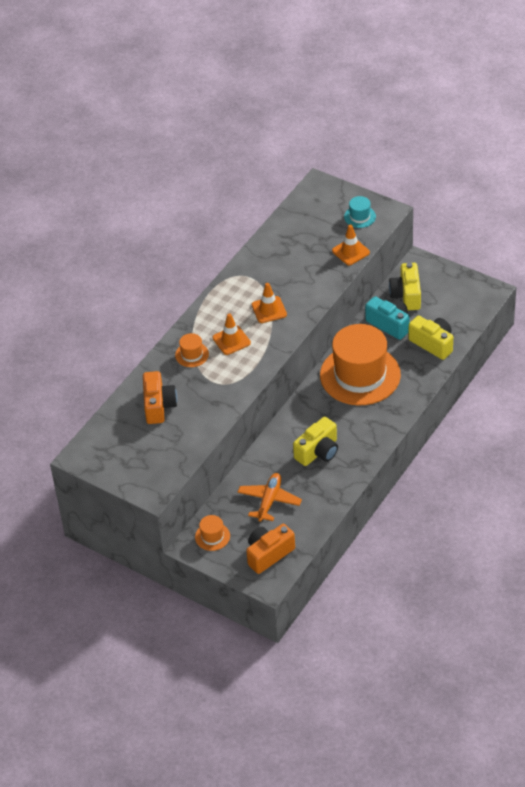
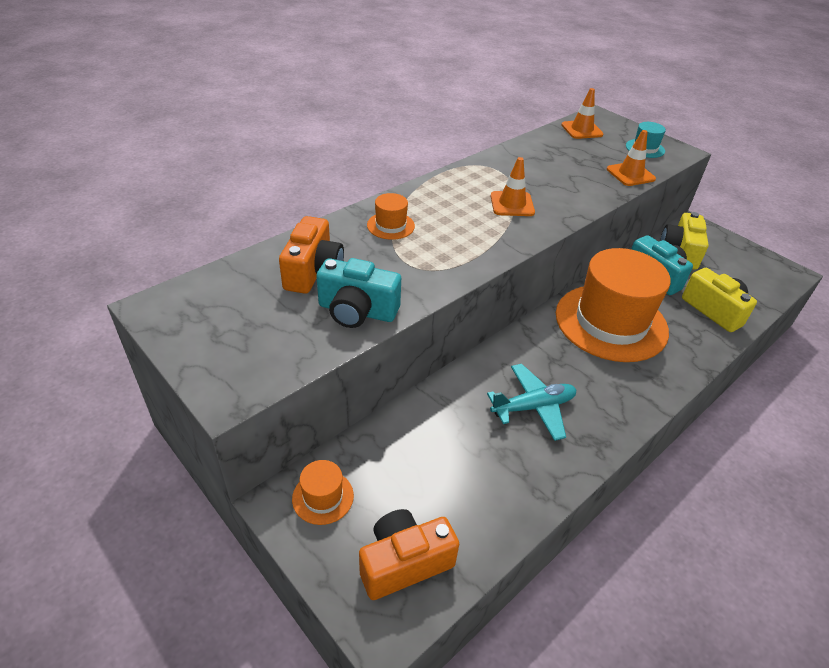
camera: 10 degrees right, 5 degrees down
orange traffic cone [212,313,251,355] -> orange traffic cone moved to [561,88,604,139]
orange plane [238,473,302,522] -> none
yellow camera [293,417,338,466] -> turquoise plane [487,364,576,441]
none -> turquoise camera [316,258,401,328]

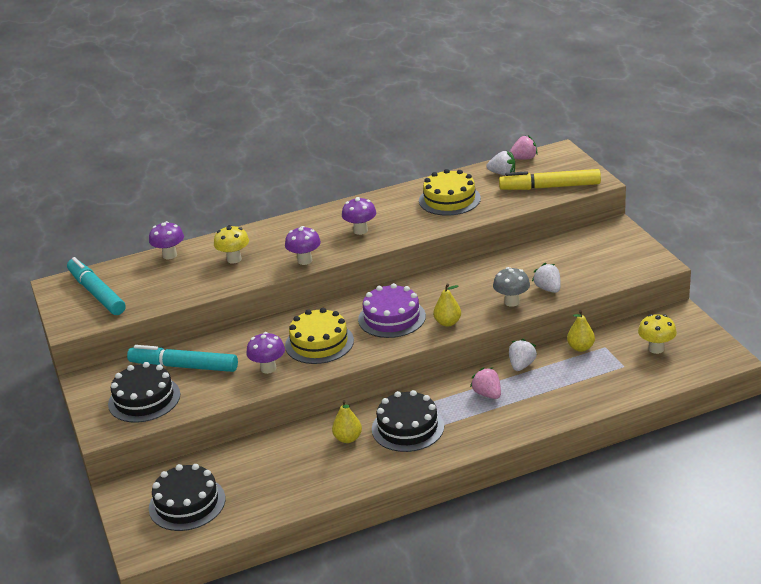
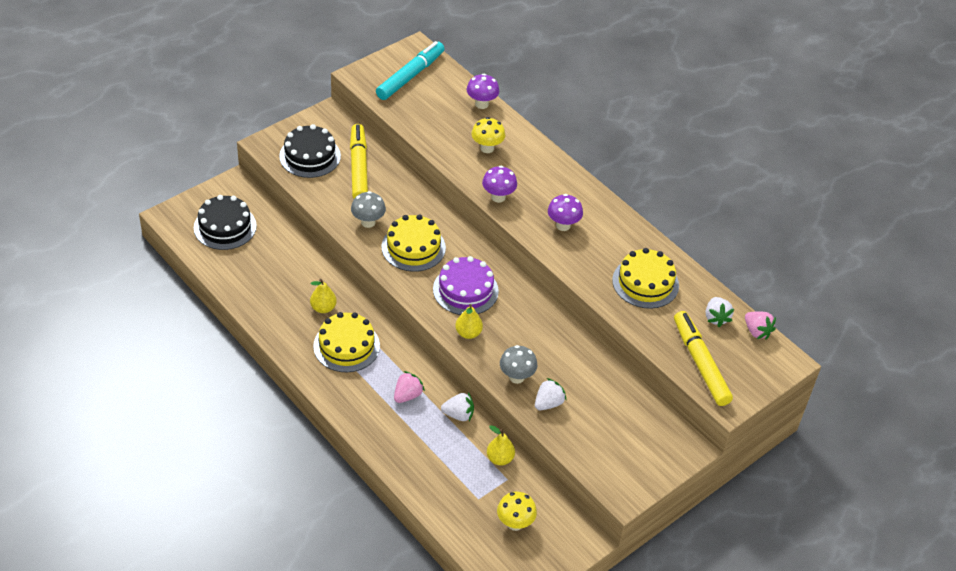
camera: 65 degrees right, 15 degrees up
turquoise marker [127,345,238,372] -> yellow marker [350,124,368,199]
purple mushroom [246,332,285,374] -> grey mushroom [351,191,386,228]
black cake [372,390,444,452] -> yellow cake [313,312,380,372]

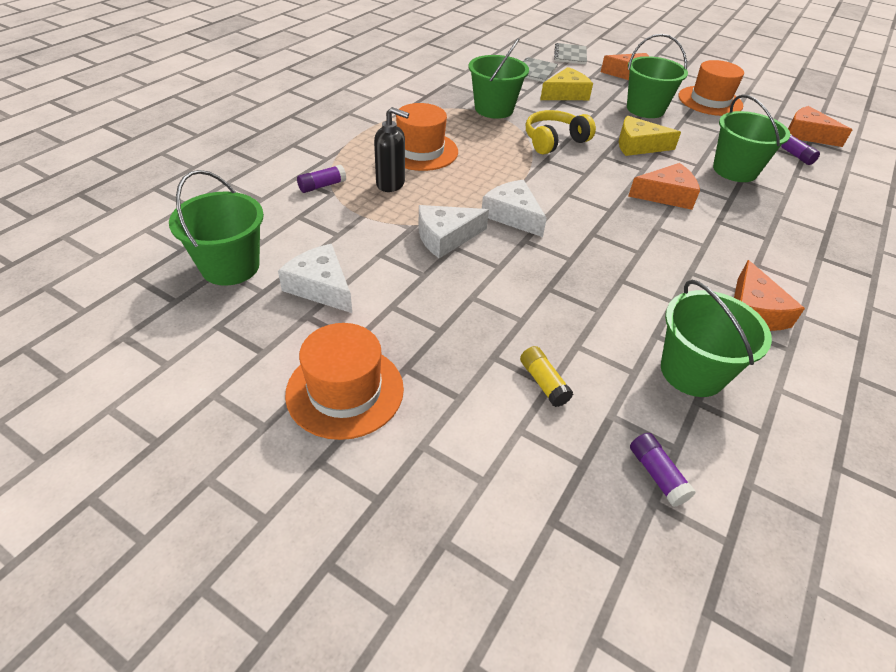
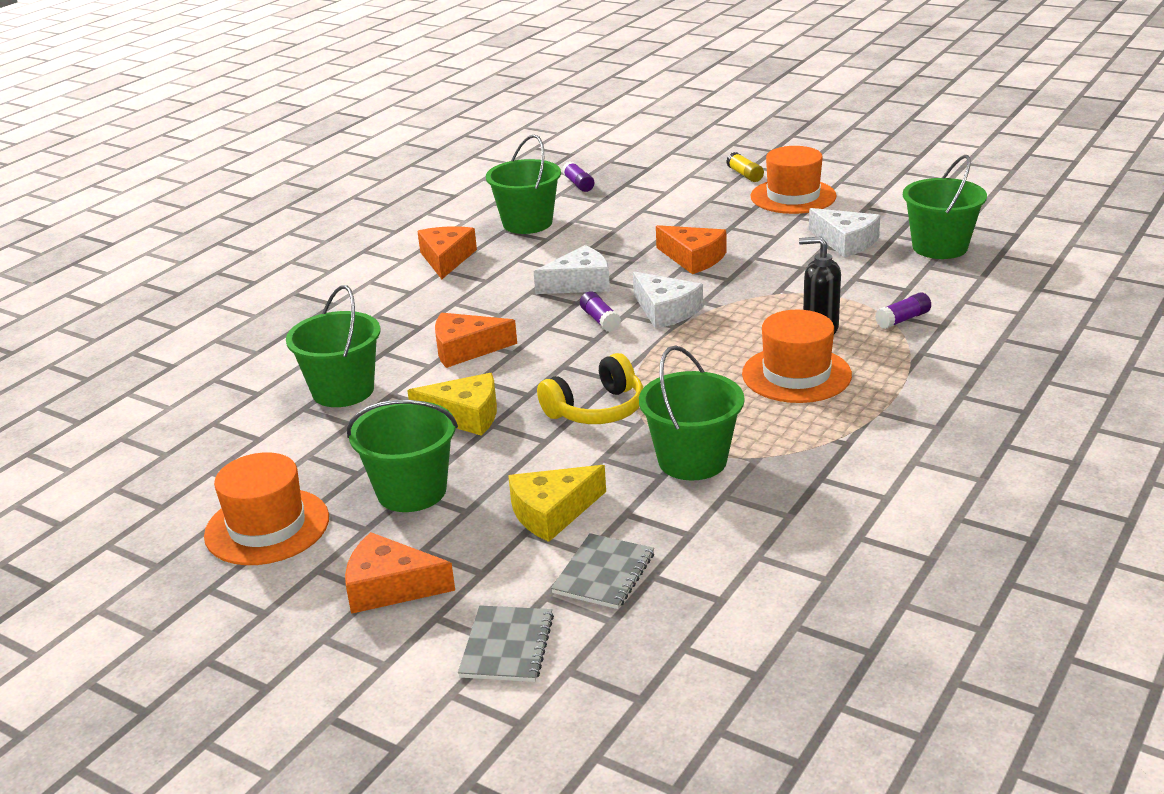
camera: 175 degrees left, 15 degrees down
white cheese [419,205,489,258] -> white cheese moved to [534,245,610,294]
yellow glue stick [520,346,573,407] -> yellow glue stick moved to [726,152,764,182]
purple glue stick [780,134,820,165] -> purple glue stick moved to [580,292,621,332]
orange cheese [788,106,852,147] -> orange cheese moved to [656,225,726,274]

**What you will do**. Return exactly the part of the listing above that opens with the line containing "orange plane [238,473,302,522] -> none" and closes with the line containing "turquoise marker [127,345,238,372]". Pictures stay out.

**Response**.
orange plane [238,473,302,522] -> none
yellow camera [293,417,338,466] -> turquoise plane [487,364,576,441]
none -> turquoise camera [316,258,401,328]

camera: 65 degrees right, 15 degrees up
turquoise marker [127,345,238,372] -> yellow marker [350,124,368,199]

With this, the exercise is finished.